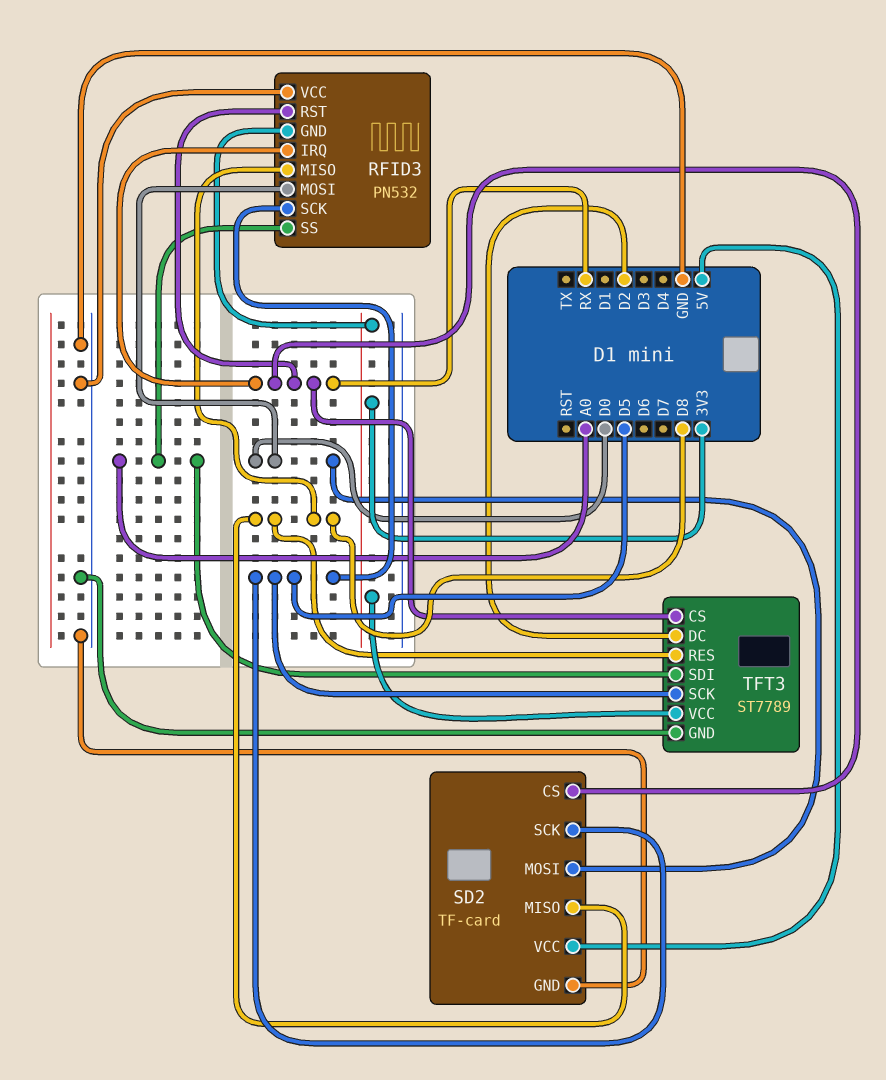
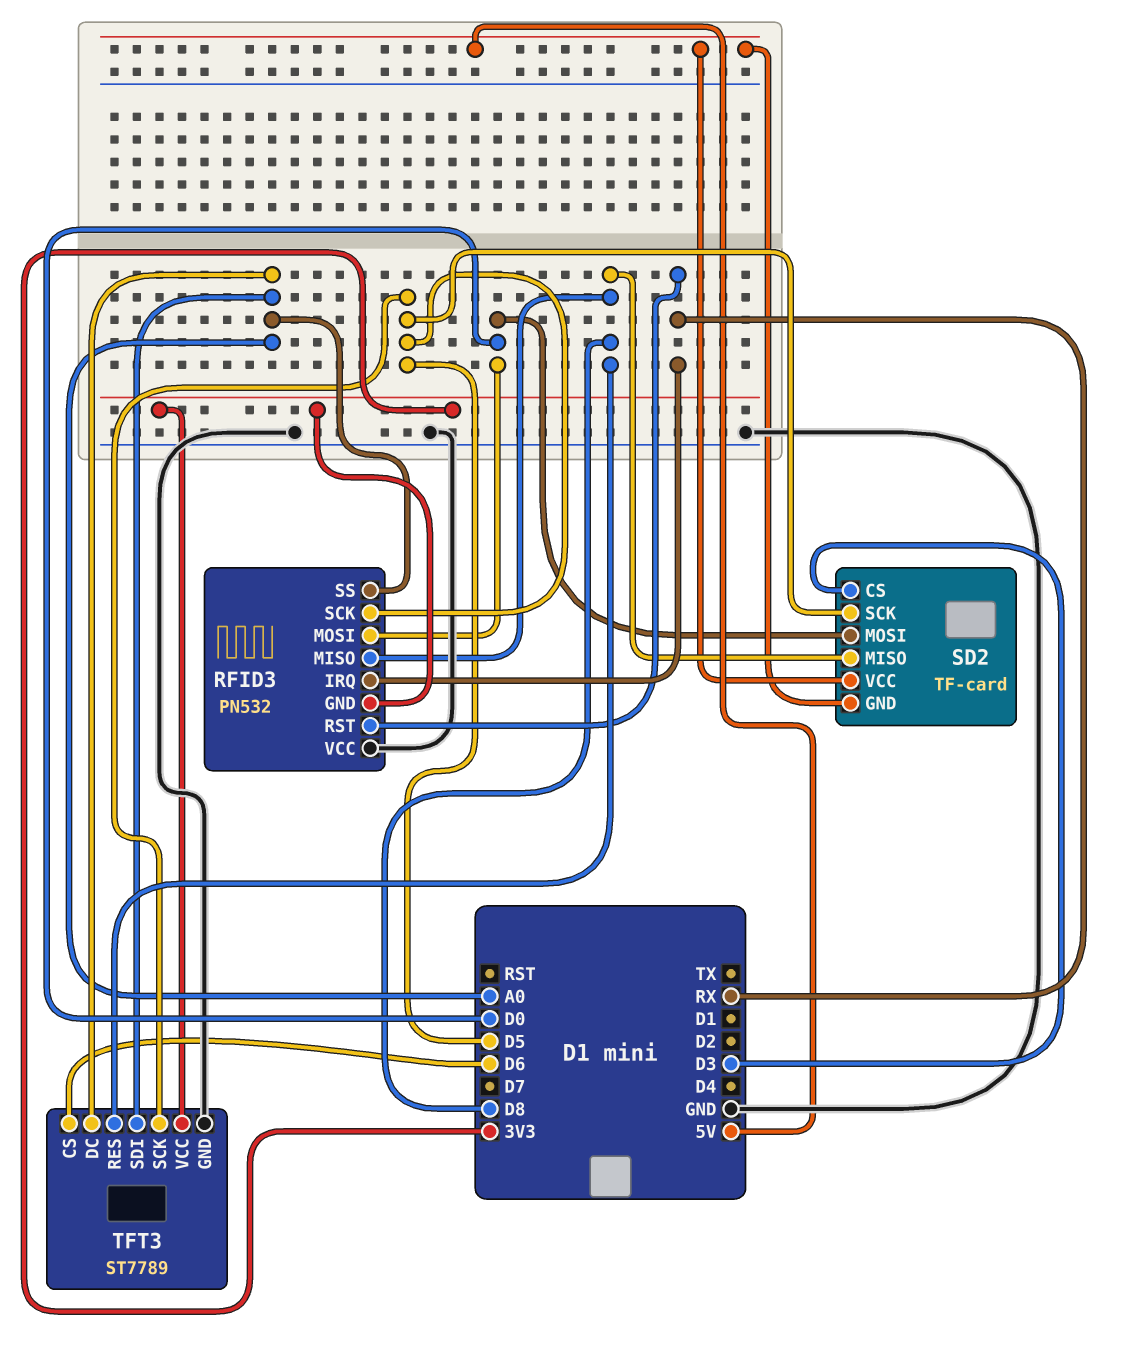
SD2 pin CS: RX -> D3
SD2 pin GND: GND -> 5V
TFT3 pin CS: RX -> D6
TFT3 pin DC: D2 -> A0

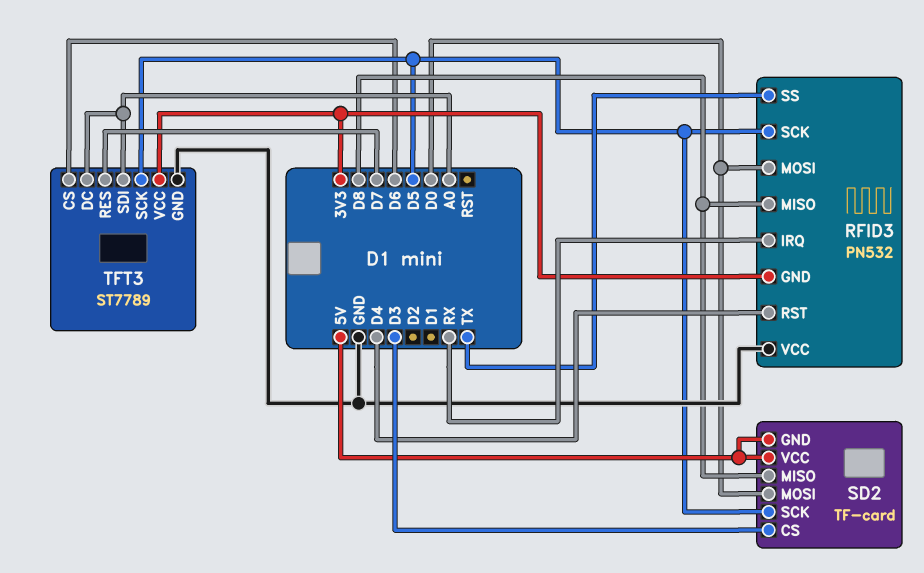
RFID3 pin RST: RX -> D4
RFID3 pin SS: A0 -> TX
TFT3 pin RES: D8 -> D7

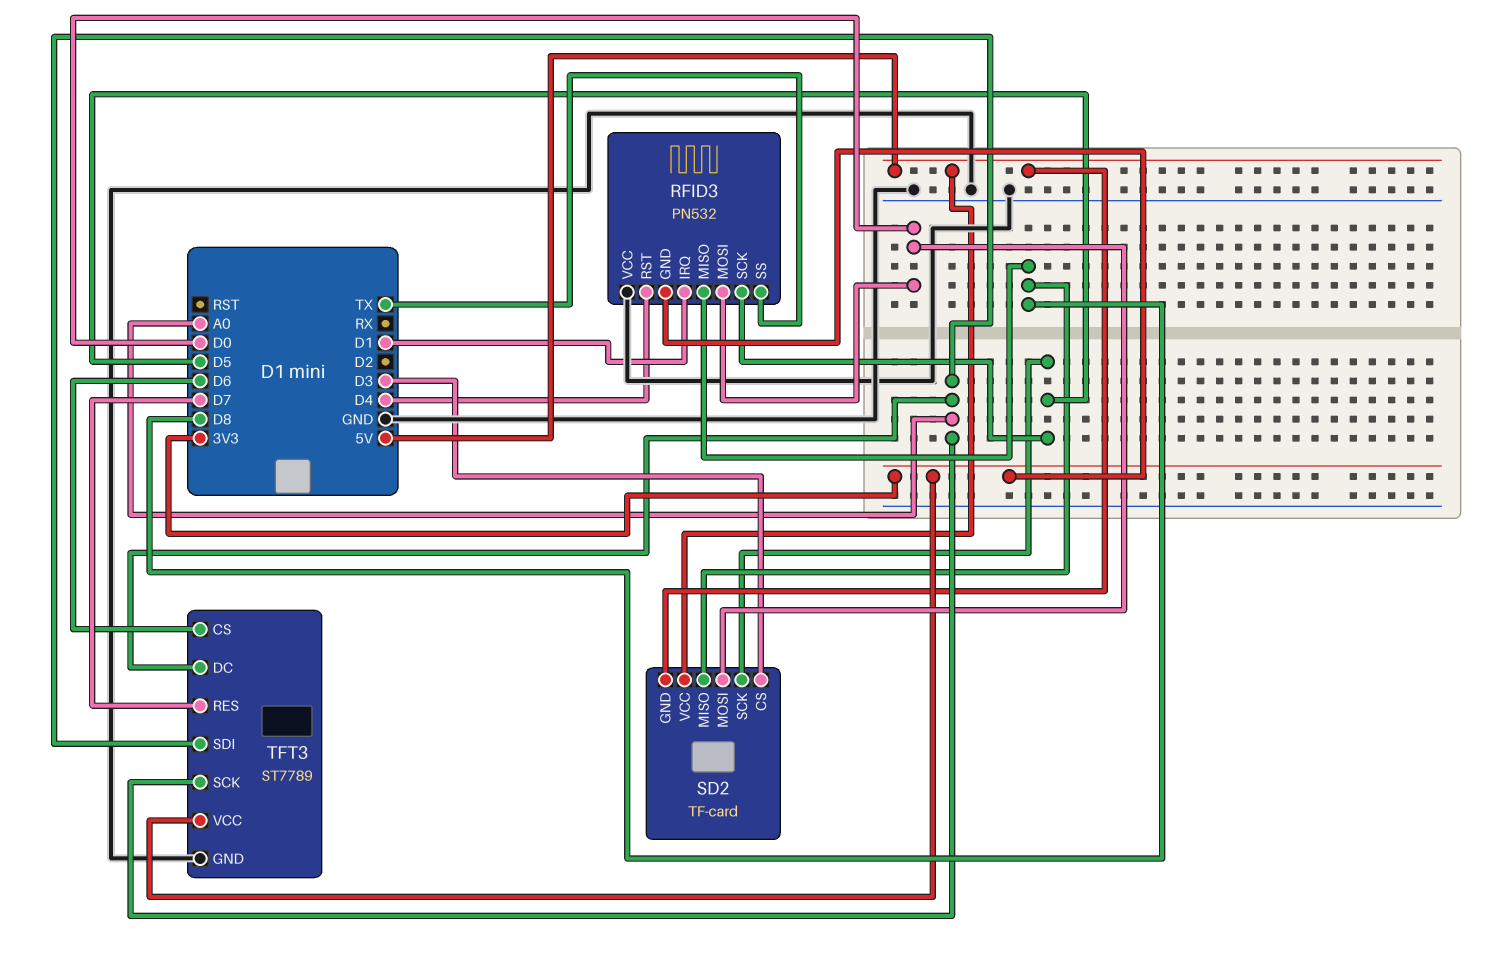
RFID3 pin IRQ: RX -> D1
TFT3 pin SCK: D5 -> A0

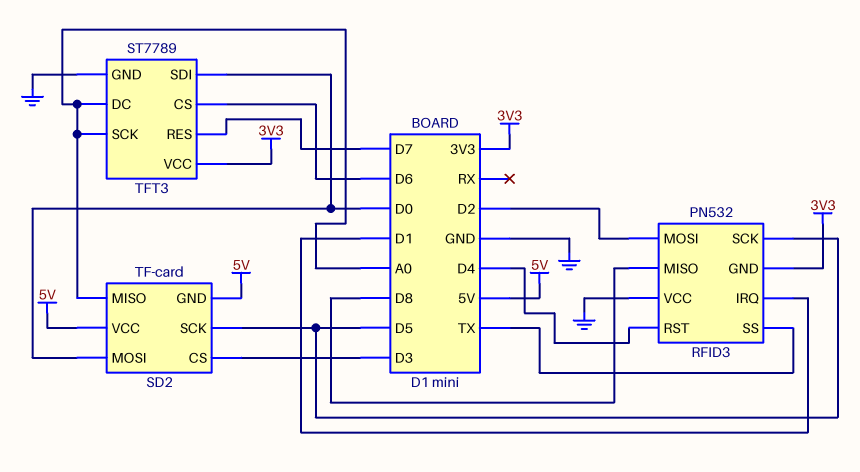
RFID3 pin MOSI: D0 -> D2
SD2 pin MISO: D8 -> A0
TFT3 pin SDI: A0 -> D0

_ _ _ _

What to do →
An exact copy of the lines above, from the first through the line that holds "SD2 pin MISO: D8 -> A0", is what is needed; leave the pictures out.

Answer to the problem →
SD2 pin CS: RX -> D3
SD2 pin GND: GND -> 5V
TFT3 pin CS: RX -> D6
TFT3 pin DC: D2 -> A0

RFID3 pin RST: RX -> D4
RFID3 pin SS: A0 -> TX
TFT3 pin RES: D8 -> D7

RFID3 pin IRQ: RX -> D1
TFT3 pin SCK: D5 -> A0

RFID3 pin MOSI: D0 -> D2
SD2 pin MISO: D8 -> A0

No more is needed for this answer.